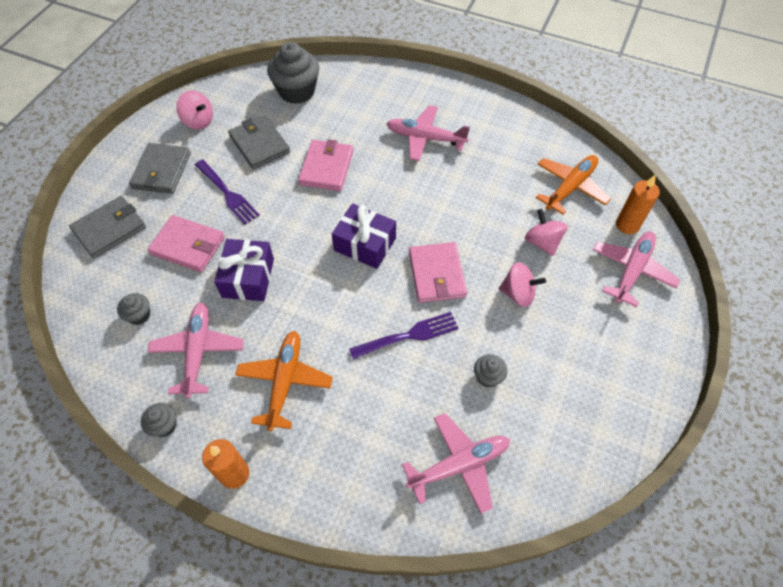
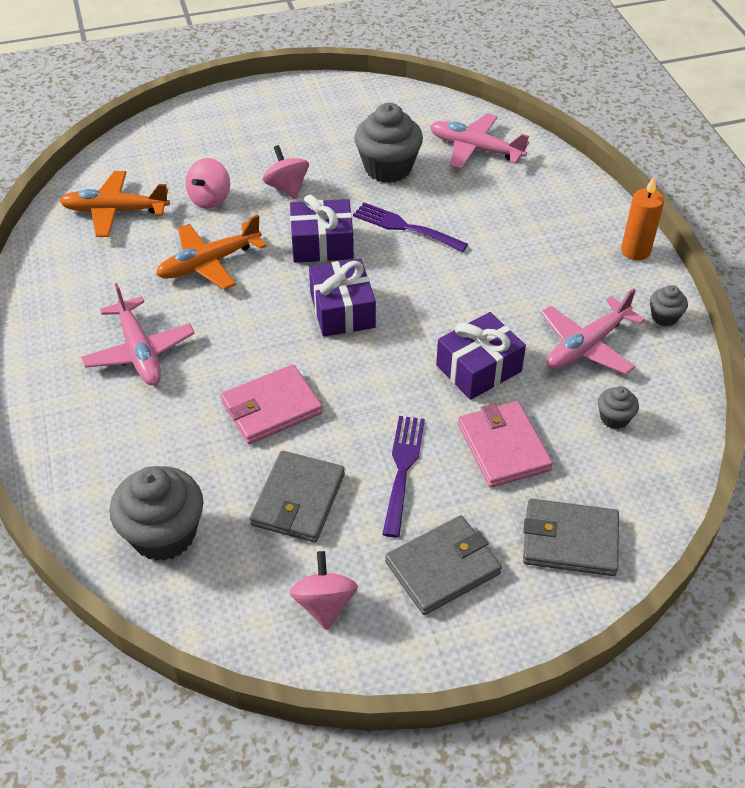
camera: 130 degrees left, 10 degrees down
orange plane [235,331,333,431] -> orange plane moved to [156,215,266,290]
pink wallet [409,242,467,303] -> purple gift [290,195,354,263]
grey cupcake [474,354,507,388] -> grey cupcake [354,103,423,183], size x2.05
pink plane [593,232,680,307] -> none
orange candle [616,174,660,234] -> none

_____

▶ WHAT TO DO: Would you retype the entries above in full, exactly as written, minus the pictures?

▶ ANSWER TO THIS EXERCISE:
camera: 130 degrees left, 10 degrees down
orange plane [235,331,333,431] -> orange plane moved to [156,215,266,290]
pink wallet [409,242,467,303] -> purple gift [290,195,354,263]
grey cupcake [474,354,507,388] -> grey cupcake [354,103,423,183], size x2.05
pink plane [593,232,680,307] -> none
orange candle [616,174,660,234] -> none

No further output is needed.